==== Material provided

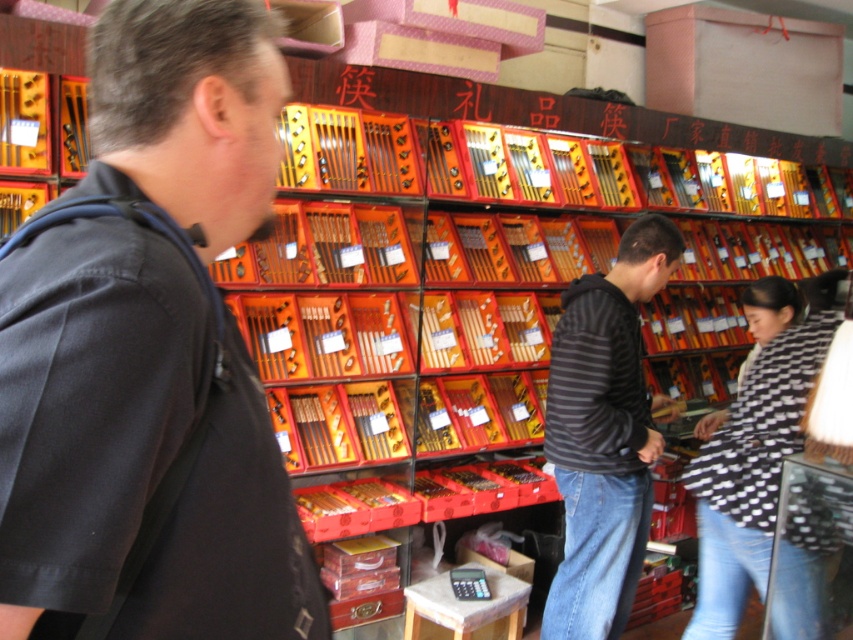
Which is below, black matte shirt at left or black and white checkered shirt at lower right?

black and white checkered shirt at lower right

Can you confirm if black matte shirt at left is positioned above black and white checkered shirt at lower right?

Yes, black matte shirt at left is above black and white checkered shirt at lower right.

Is point (260, 22) less distant than point (720, 579)?

Yes, it is.

Image resolution: width=853 pixels, height=640 pixels. I want to click on black matte shirt at left, so click(x=149, y=353).

Based on the photo, is striped hoodie at center behind black and white checkered shirt at lower right?

Yes.

Where is `striped hoodie at center`? The height and width of the screenshot is (640, 853). striped hoodie at center is located at coordinates (604, 435).

The height and width of the screenshot is (640, 853). Find the location of `striped hoodie at center`. striped hoodie at center is located at coordinates (604, 435).

Is black matte shirt at left positioned in front of striped hoodie at center?

Yes, it is.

========

Required work:
Show every line of the records above that contains the word "positioned".

Written solution:
Can you confirm if black matte shirt at left is positioned above black and white checkered shirt at lower right?
Is black matte shirt at left positioned in front of striped hoodie at center?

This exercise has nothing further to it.